SOURCE DATA:

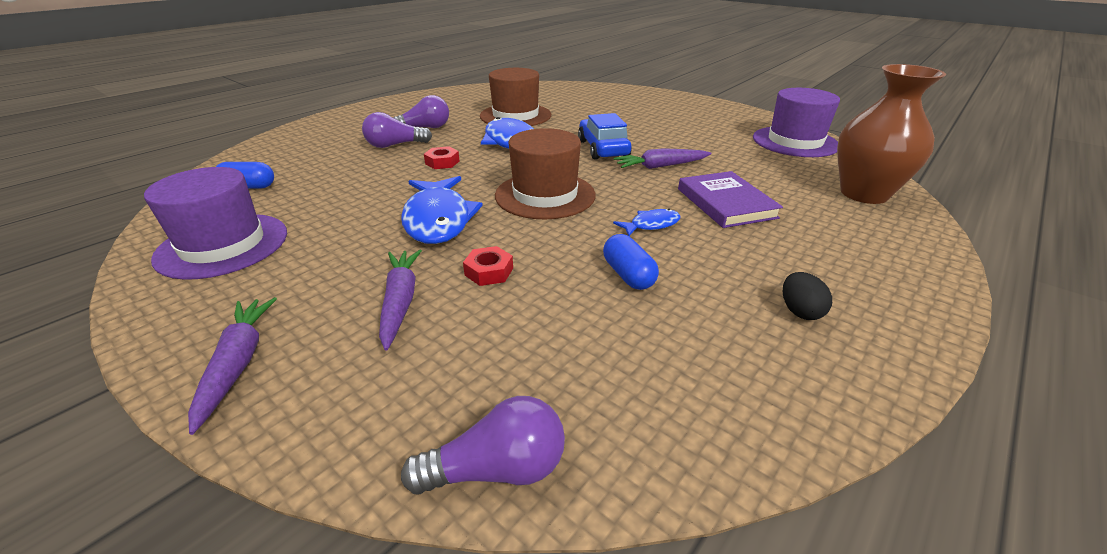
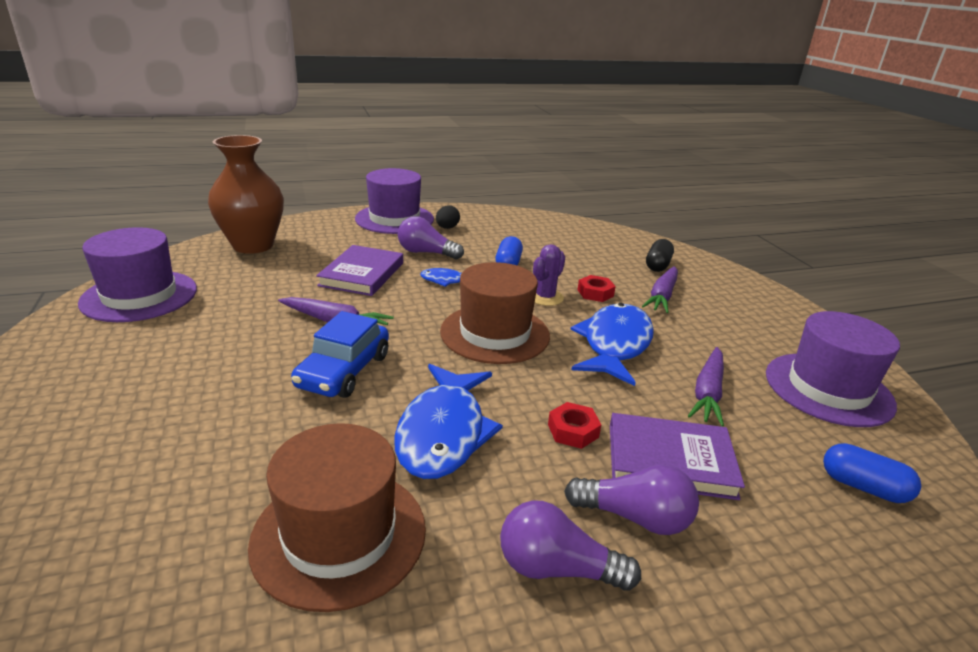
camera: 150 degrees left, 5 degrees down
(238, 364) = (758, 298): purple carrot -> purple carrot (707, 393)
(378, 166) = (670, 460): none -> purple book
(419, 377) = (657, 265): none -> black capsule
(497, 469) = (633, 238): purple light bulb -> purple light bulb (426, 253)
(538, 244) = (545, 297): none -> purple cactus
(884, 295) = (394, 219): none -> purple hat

* * *

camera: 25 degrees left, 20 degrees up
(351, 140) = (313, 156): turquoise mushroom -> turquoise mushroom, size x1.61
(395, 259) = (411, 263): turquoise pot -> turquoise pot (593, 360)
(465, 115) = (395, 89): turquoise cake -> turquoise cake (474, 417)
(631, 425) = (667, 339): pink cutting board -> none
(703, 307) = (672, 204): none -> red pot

EXERCISE AIM:
From the records above, extract exactly and only the lines that begin at the line with "(631, 425) = (667, 339): pink" and stop after the line with "(703, 307) = (672, 204): none -> red pot".

RESULT BELOW:
(631, 425) = (667, 339): pink cutting board -> none
(703, 307) = (672, 204): none -> red pot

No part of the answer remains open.